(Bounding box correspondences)
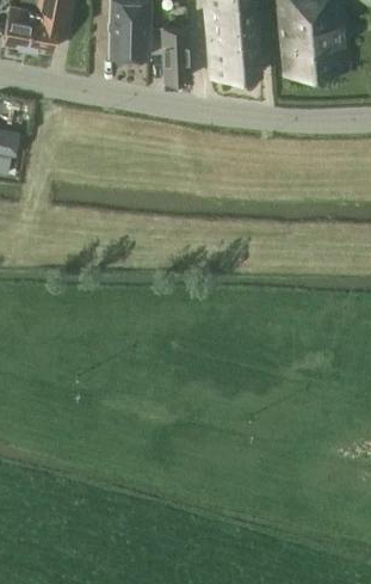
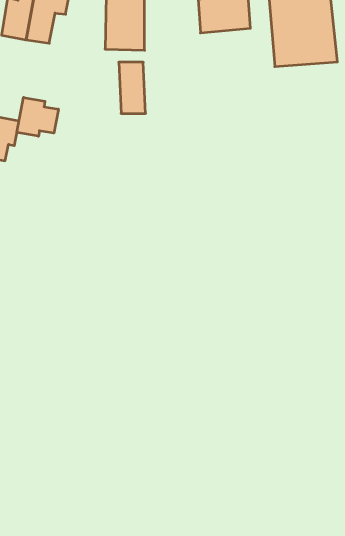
building: [162,26,190,79] -> [119,62,146,113]
building: [208,35,262,76] -> none
building: none -> [17,97,58,136]

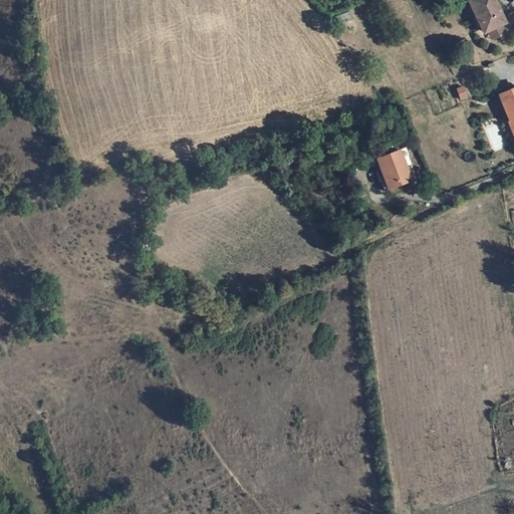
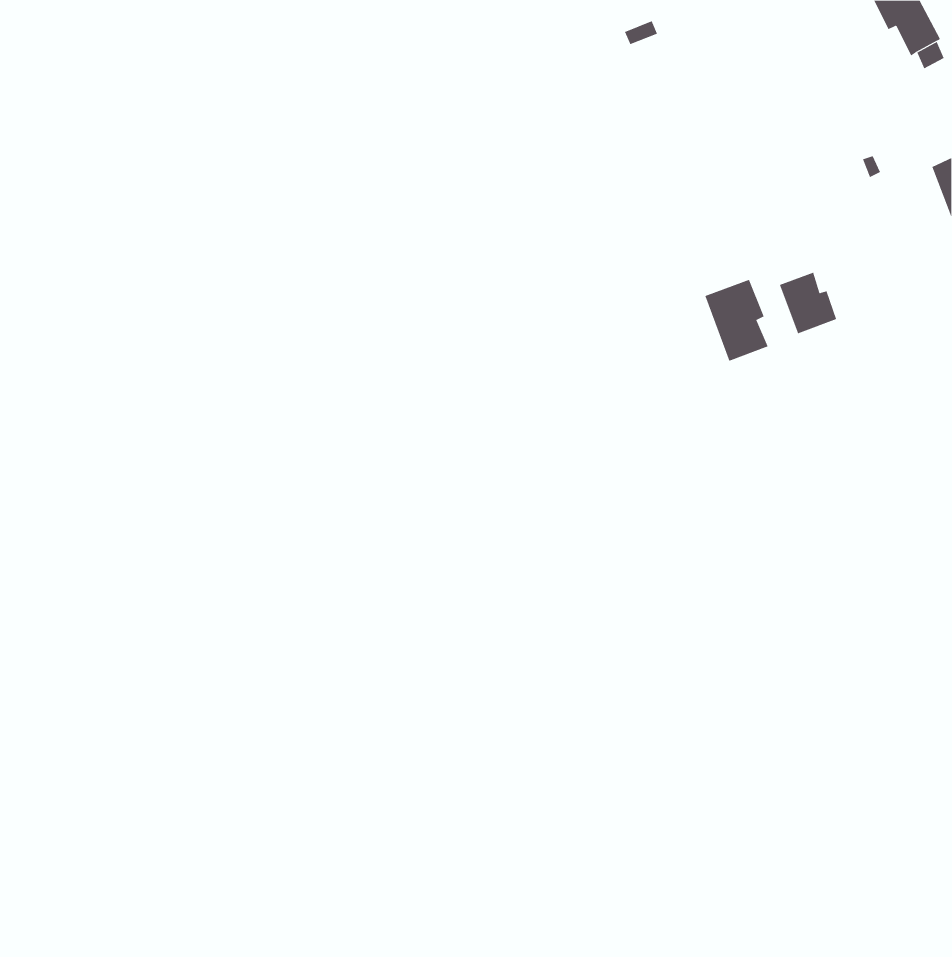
building: none -> [779,272,837,334]

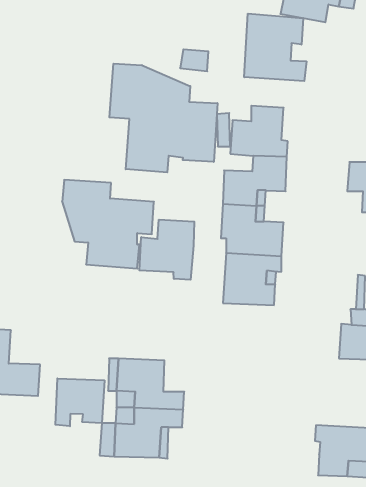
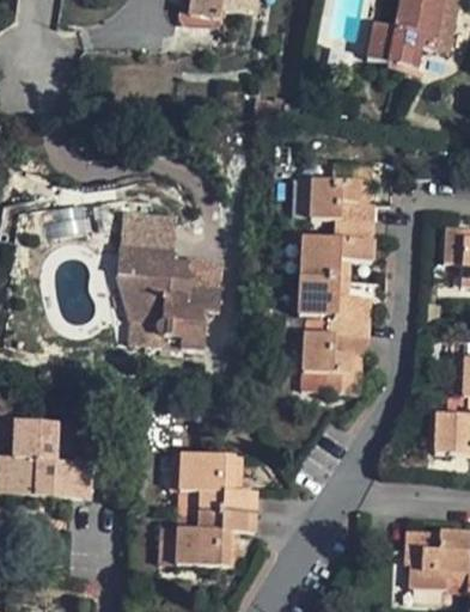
building: [244,14,306,81] -> none
building: [109,64,217,172] -> none
building: none -> [127,214,166,251]
building: [139,220,194,280] -> none
building: [55,378,104,426] -> none

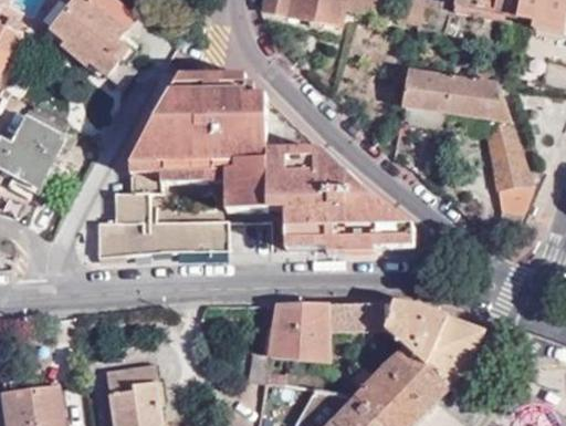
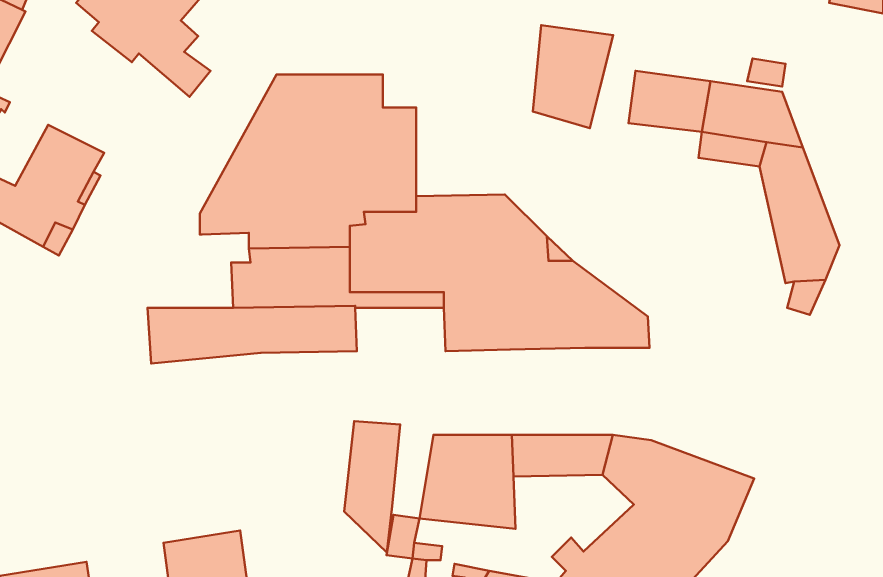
building: none -> [533,25,613,128]
building: [114,174,161,221] -> none
building: none -> [344,421,400,552]

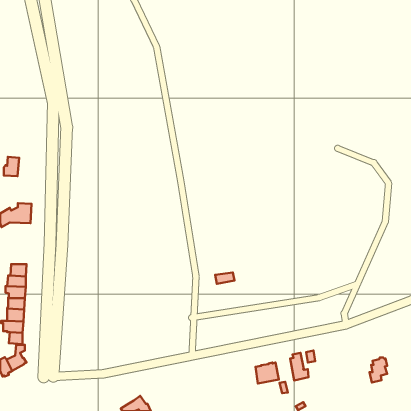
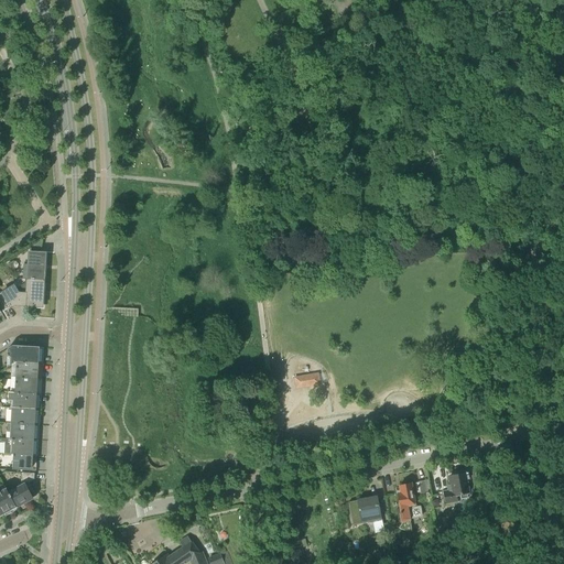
building: [4,157,19,176] -> [25,252,46,279]
building: none -> [9,345,39,365]
building: [369,358,387,383] -> [446,470,470,505]

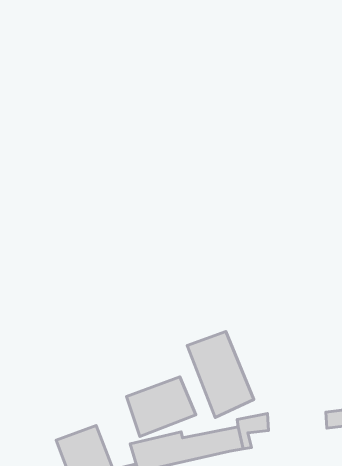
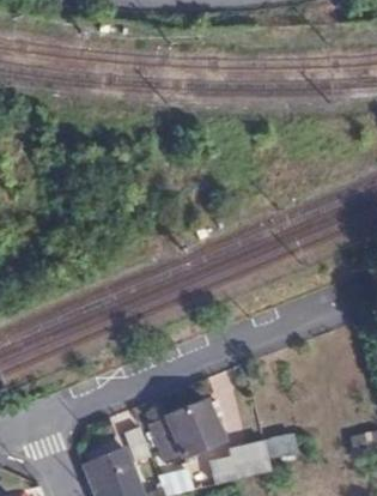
building: [187,332,254,418] -> none

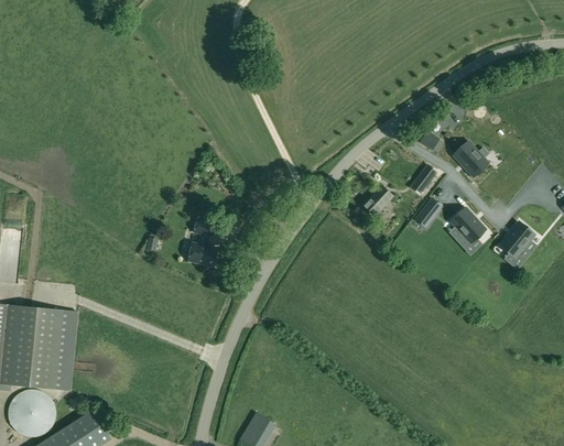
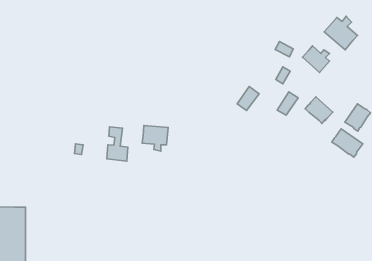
building: none -> [324,16,358,50]
building: none -> [142,126,168,151]
building: none -> [332,129,363,157]

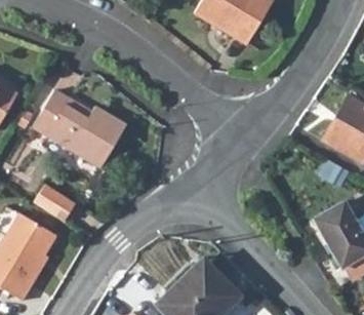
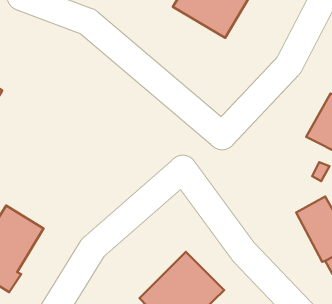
building: [33,90,123,163] -> none
building: [35,179,78,218] -> none

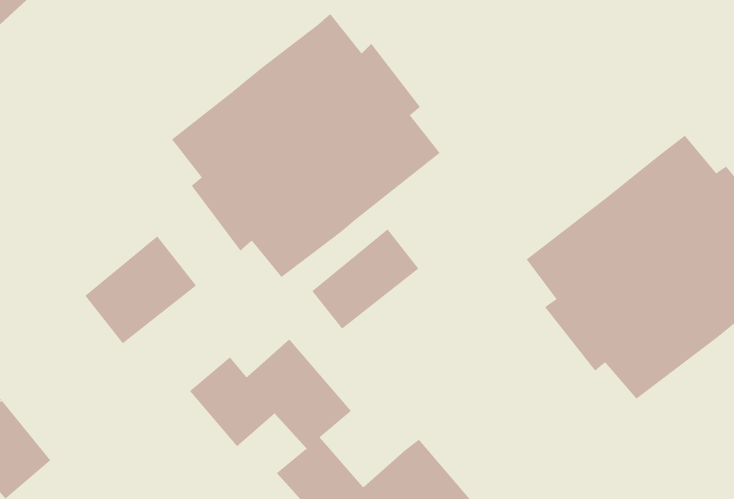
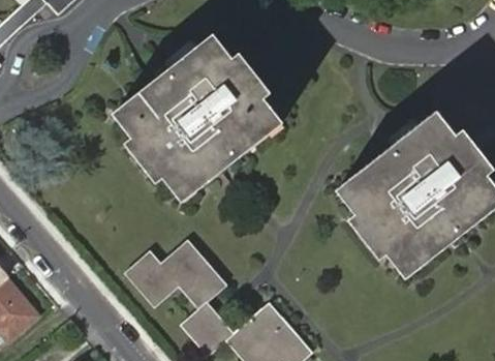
building: [312,229,419,329] -> none
building: [85,235,197,344] -> none

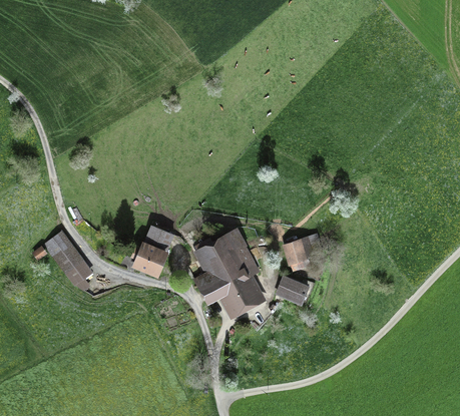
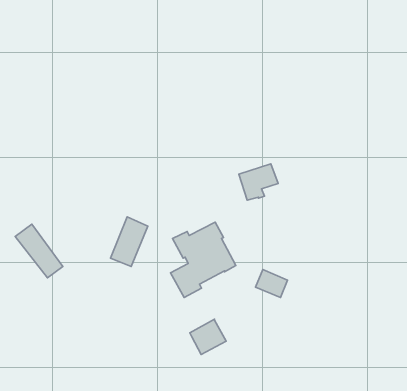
building: [285,236,323,271] -> [239,164,278,200]
building: [222,279,258,313] -> [190,319,226,354]

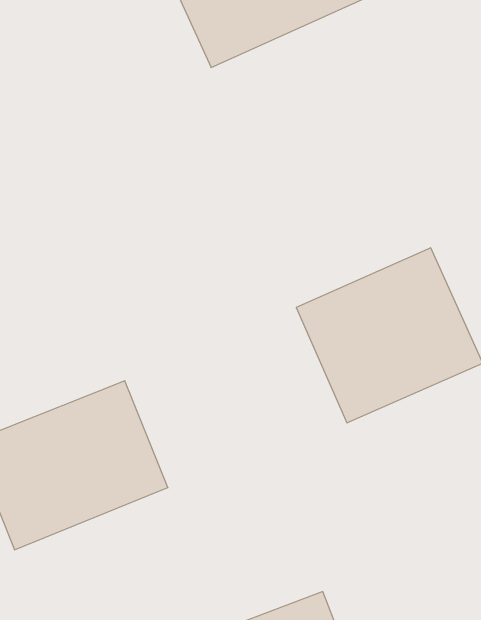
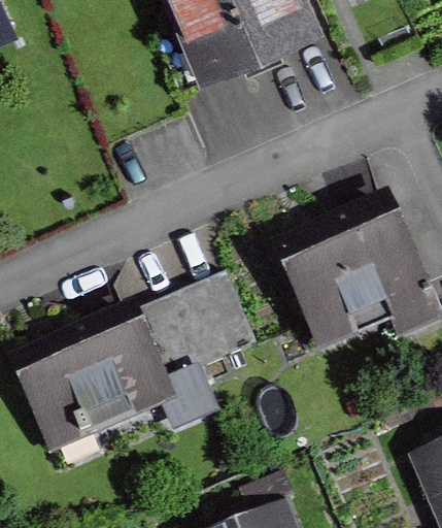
building: none -> [160,267,276,376]

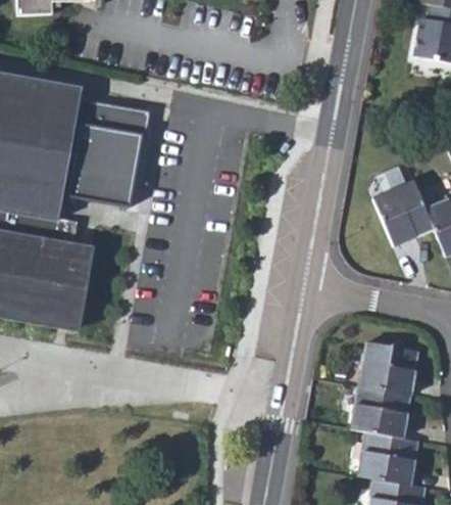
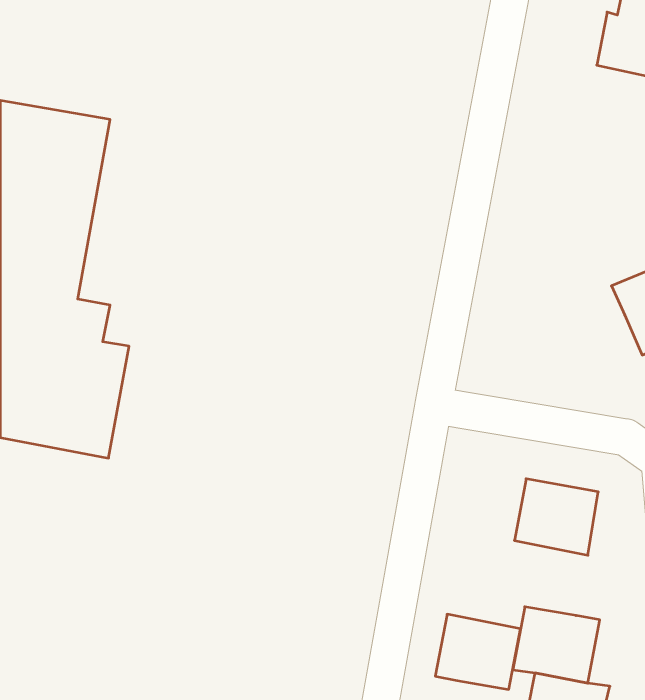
building: [66,92,147,208] -> none
building: [372,181,434,245] -> none
building: [349,385,408,438] -> [435,614,521,689]

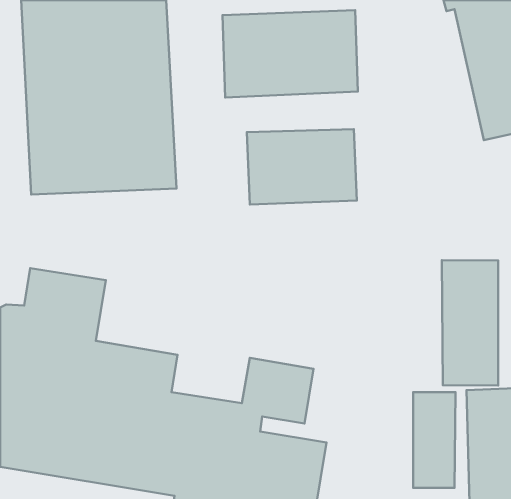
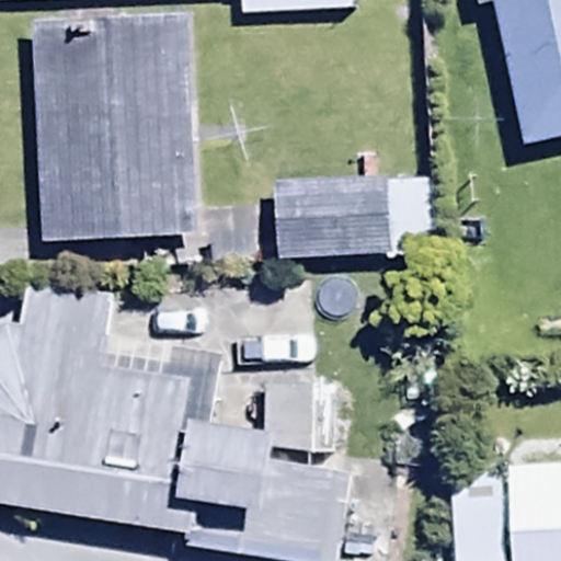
building: [222,10,358,98] -> none
building: [442,260,498,386] -> none

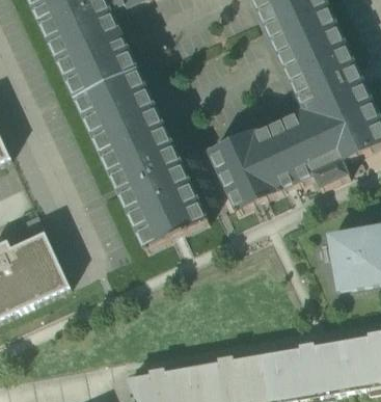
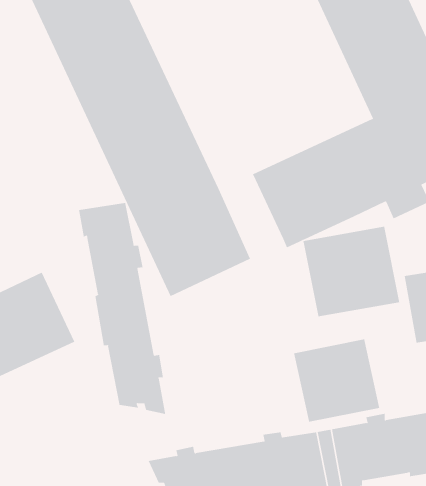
building: none -> [78,202,166,415]
building: none -> [303,226,400,317]
building: none -> [294,339,380,423]

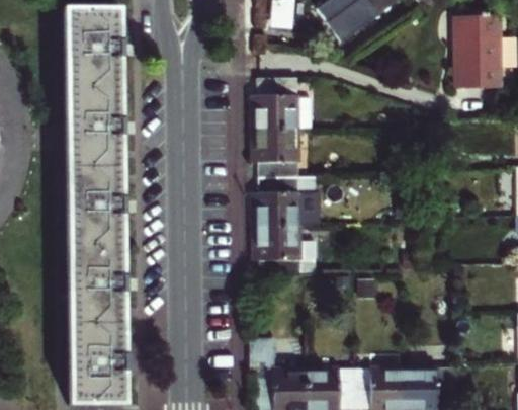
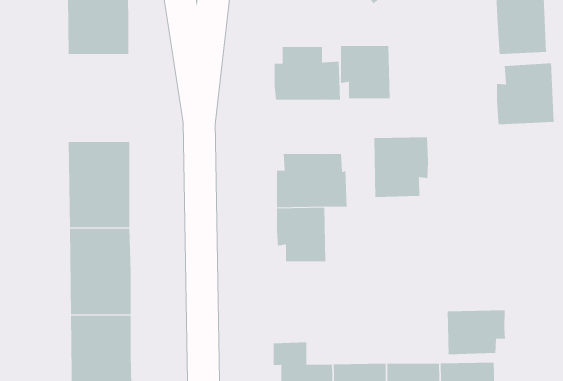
building: [67,87,123,166] -> none
building: none -> [496,62,554,125]
building: [255,129,300,177] -> [340,45,390,99]
building: none -> [374,137,429,198]
building: none -> [447,310,506,355]

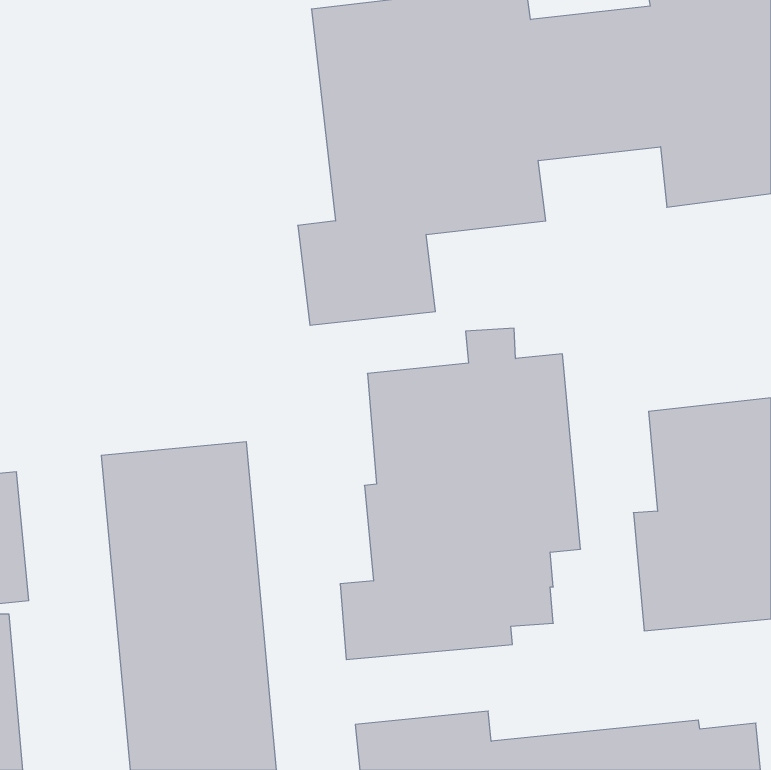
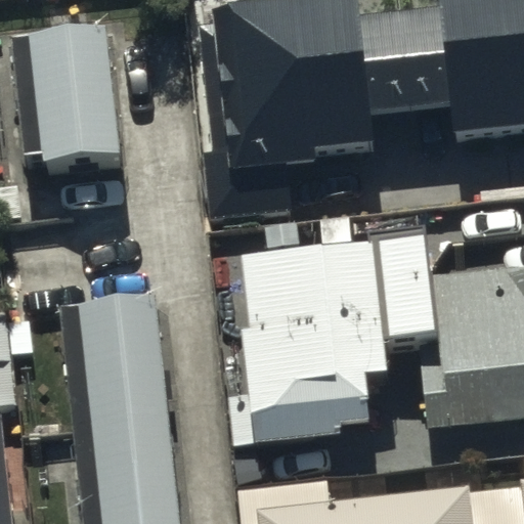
building: none -> [16,33,126,167]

→ Task directions
Using the records above, return verbatim only the part that opens with the line containing "building: [285,236,323,271] ->" and closes with the line containing "building: none -> [303,226,400,317]"; pictures stay out.

→ Task answer
building: [285,236,323,271] -> [239,164,278,200]
building: [222,279,258,313] -> [190,319,226,354]

building: none -> [160,267,276,376]

building: [66,92,147,208] -> none
building: [372,181,434,245] -> none
building: [349,385,408,438] -> [435,614,521,689]

building: [222,10,358,98] -> none
building: [442,260,498,386] -> none

building: none -> [78,202,166,415]
building: none -> [303,226,400,317]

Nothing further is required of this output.